**Work to complete**
Repeat the entries below exactly. Drop the pictures.

**Extracted records**
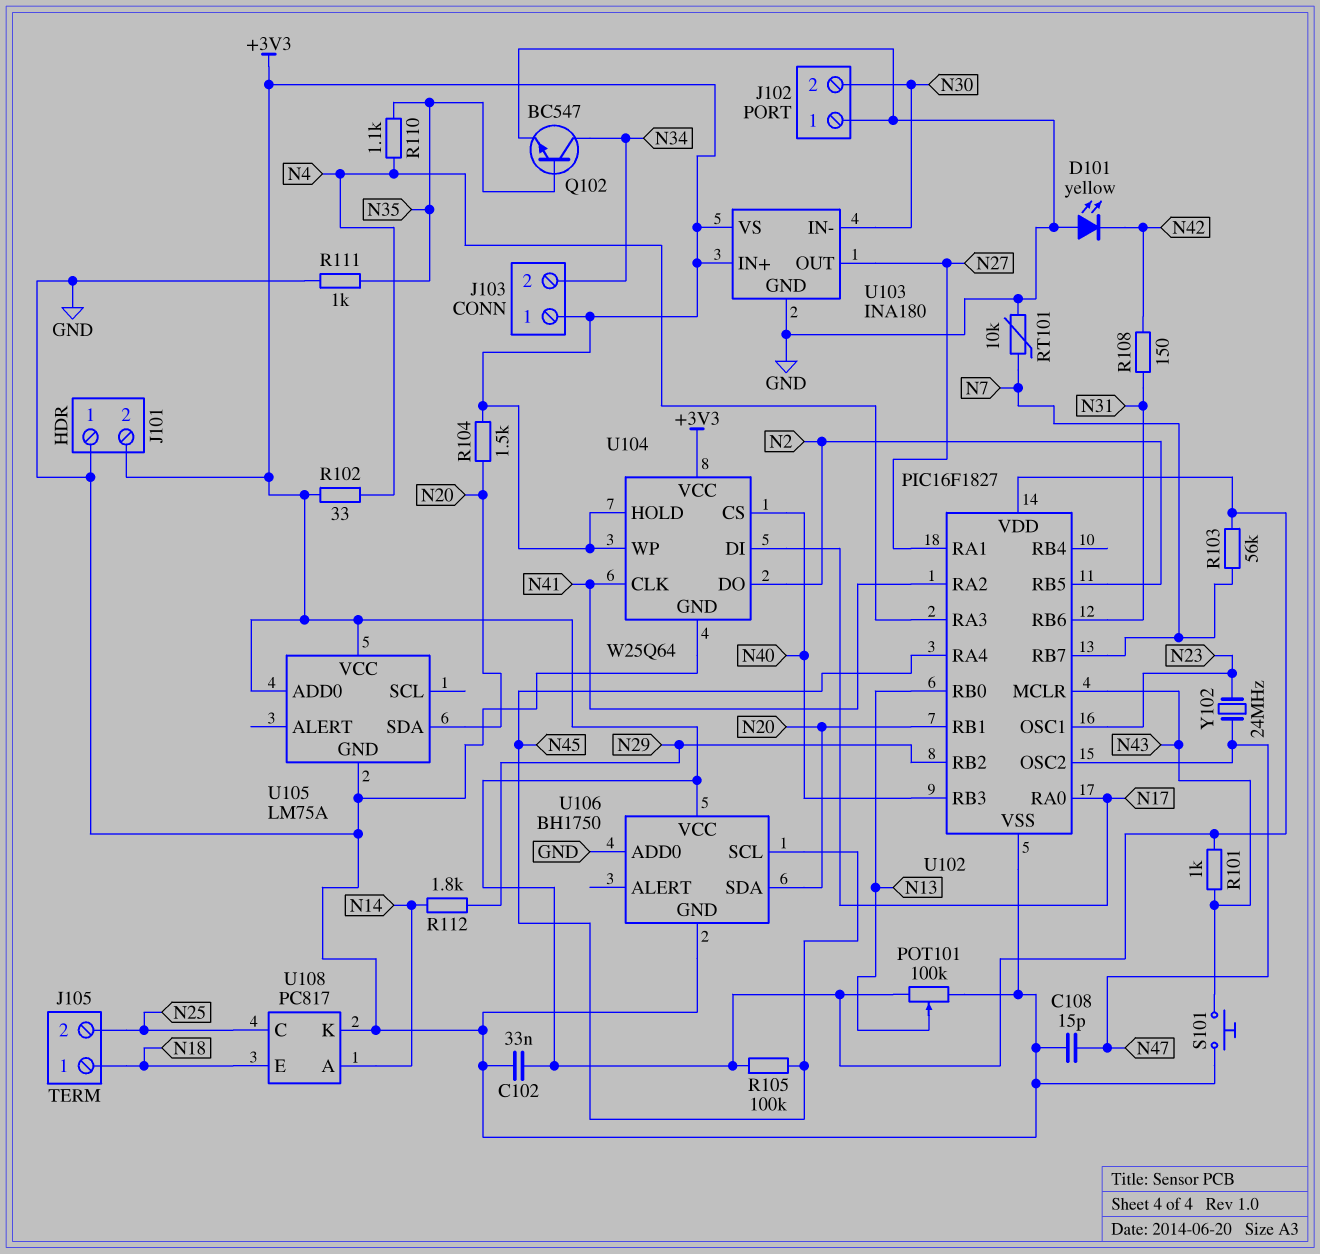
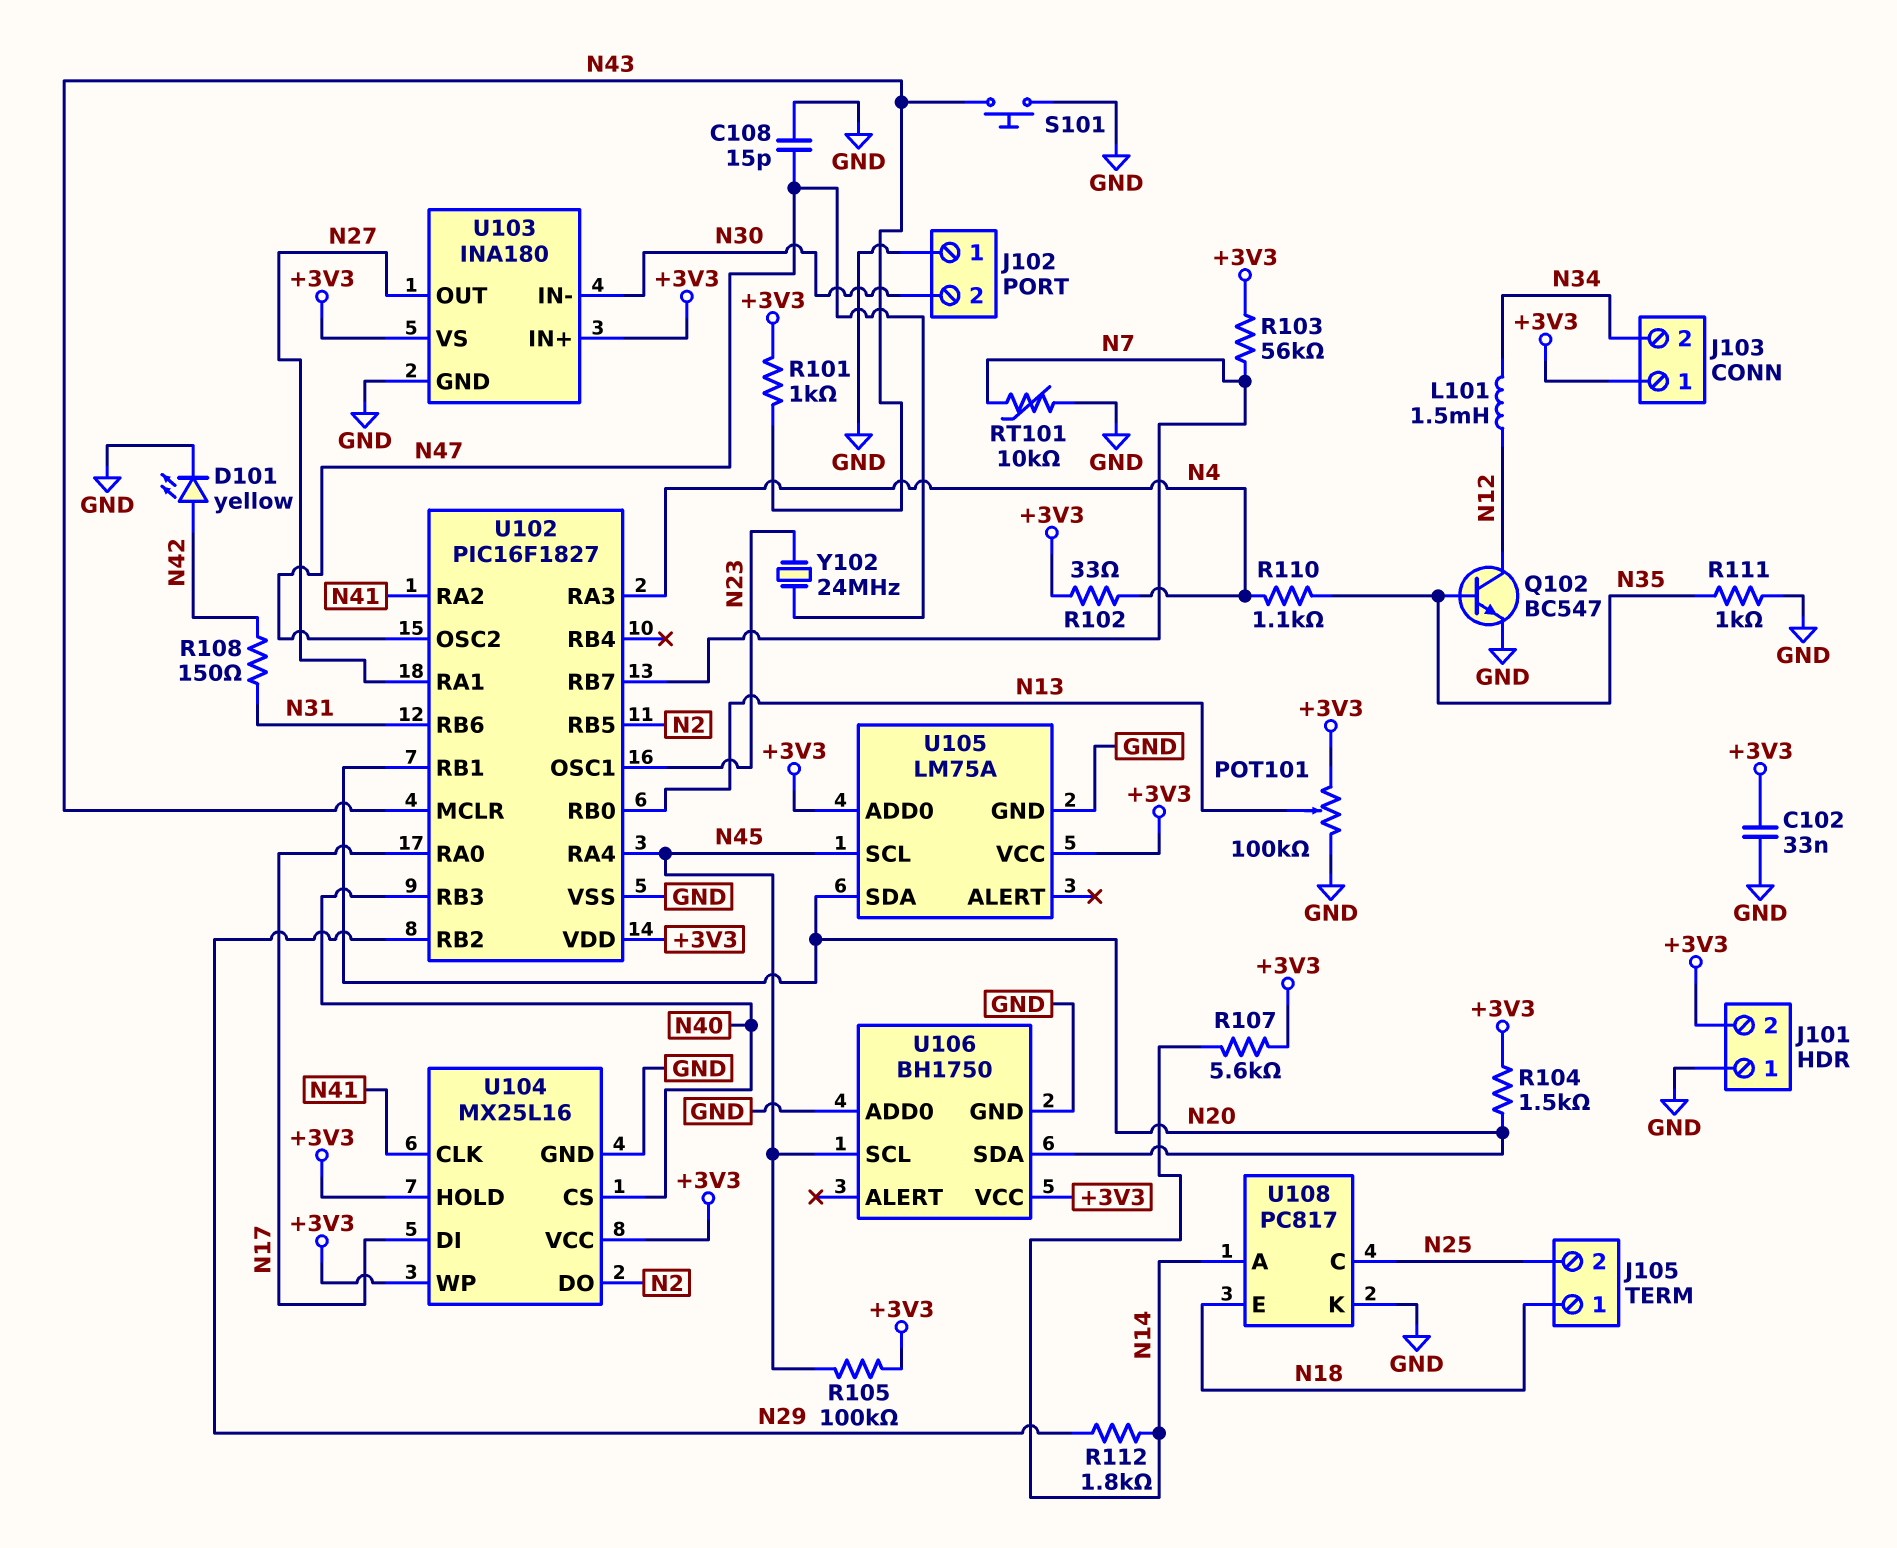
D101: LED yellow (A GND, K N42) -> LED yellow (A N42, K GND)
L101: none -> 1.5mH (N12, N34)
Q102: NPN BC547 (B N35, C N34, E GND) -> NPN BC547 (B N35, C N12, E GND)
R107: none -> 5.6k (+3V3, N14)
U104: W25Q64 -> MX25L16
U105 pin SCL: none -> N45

**Final answer**
D101: LED yellow (A GND, K N42) -> LED yellow (A N42, K GND)
L101: none -> 1.5mH (N12, N34)
Q102: NPN BC547 (B N35, C N34, E GND) -> NPN BC547 (B N35, C N12, E GND)
R107: none -> 5.6k (+3V3, N14)
U104: W25Q64 -> MX25L16
U105 pin SCL: none -> N45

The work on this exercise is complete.